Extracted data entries
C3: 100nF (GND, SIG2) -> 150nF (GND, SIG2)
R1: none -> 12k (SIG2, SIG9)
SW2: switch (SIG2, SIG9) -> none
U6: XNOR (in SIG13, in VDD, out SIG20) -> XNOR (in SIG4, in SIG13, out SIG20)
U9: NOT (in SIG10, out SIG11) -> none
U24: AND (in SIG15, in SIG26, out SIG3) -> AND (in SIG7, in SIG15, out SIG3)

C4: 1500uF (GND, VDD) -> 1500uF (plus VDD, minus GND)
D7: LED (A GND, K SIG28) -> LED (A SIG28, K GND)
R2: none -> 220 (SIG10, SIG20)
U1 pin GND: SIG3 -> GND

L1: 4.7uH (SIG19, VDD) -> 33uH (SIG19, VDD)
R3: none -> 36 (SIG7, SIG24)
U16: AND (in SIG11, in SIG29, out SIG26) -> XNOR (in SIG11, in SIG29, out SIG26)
* * *
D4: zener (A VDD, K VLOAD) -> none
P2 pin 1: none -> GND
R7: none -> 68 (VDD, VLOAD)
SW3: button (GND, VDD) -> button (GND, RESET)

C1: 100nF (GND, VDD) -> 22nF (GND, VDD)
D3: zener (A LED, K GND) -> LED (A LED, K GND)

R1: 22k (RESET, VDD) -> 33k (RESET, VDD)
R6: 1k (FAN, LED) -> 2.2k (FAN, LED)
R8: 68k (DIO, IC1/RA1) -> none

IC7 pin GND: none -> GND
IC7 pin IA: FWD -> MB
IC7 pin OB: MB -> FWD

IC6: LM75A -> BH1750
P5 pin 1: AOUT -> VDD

Exercise instructions: From the data above, return every line from the line that has "U24: AND (in" up to and including the line that has "R3: none -> 36 (SIG7, SIG24)", exactly.

Response:
U24: AND (in SIG15, in SIG26, out SIG3) -> AND (in SIG7, in SIG15, out SIG3)

C4: 1500uF (GND, VDD) -> 1500uF (plus VDD, minus GND)
D7: LED (A GND, K SIG28) -> LED (A SIG28, K GND)
R2: none -> 220 (SIG10, SIG20)
U1 pin GND: SIG3 -> GND

L1: 4.7uH (SIG19, VDD) -> 33uH (SIG19, VDD)
R3: none -> 36 (SIG7, SIG24)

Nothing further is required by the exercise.